[Start of section]

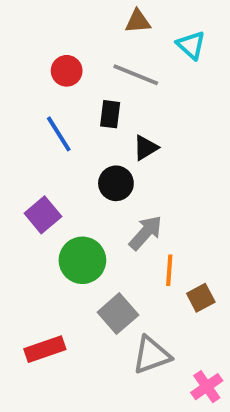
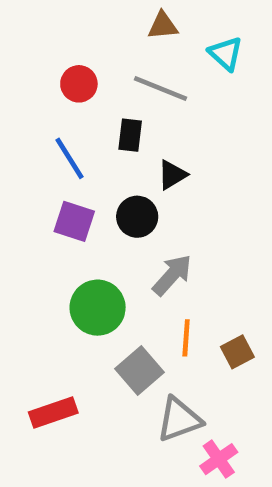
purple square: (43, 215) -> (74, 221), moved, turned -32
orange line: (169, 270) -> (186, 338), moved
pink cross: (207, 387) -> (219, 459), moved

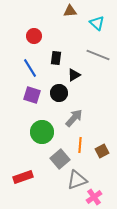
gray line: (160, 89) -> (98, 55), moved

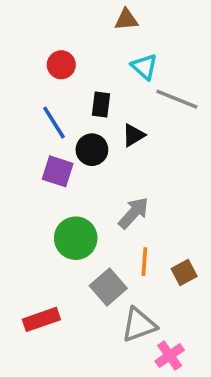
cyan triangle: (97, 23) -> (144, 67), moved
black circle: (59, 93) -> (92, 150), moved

[End of section]
[Start of section]

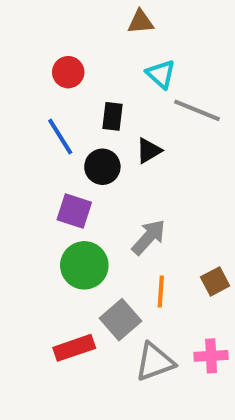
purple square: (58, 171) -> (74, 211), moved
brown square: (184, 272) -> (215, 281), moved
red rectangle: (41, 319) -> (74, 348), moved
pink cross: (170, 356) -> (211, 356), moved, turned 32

[End of section]
[Start of section]

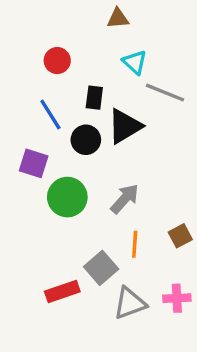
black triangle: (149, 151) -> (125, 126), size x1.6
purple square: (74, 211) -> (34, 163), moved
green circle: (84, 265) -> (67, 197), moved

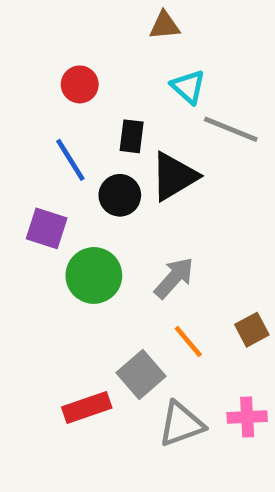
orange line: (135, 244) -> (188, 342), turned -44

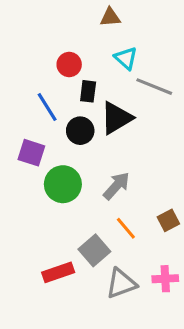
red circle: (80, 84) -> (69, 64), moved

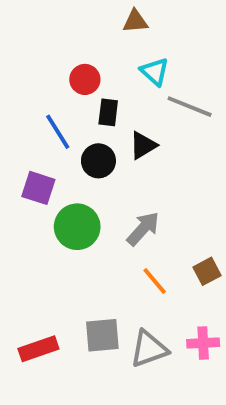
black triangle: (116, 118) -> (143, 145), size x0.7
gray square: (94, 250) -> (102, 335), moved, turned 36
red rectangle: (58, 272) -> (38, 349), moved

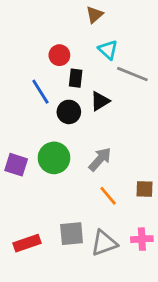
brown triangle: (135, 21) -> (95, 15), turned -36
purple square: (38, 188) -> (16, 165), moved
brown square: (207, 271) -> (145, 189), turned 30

[End of section]

_Task objective:_ Only the lines above from the line containing "red rectangle: (41, 319) -> (74, 348), moved" through the line containing "pink cross: (170, 356)" should be retyped, exactly and with both ends included.

_Problem solution:_
red rectangle: (41, 319) -> (74, 348), moved
pink cross: (170, 356) -> (211, 356), moved, turned 32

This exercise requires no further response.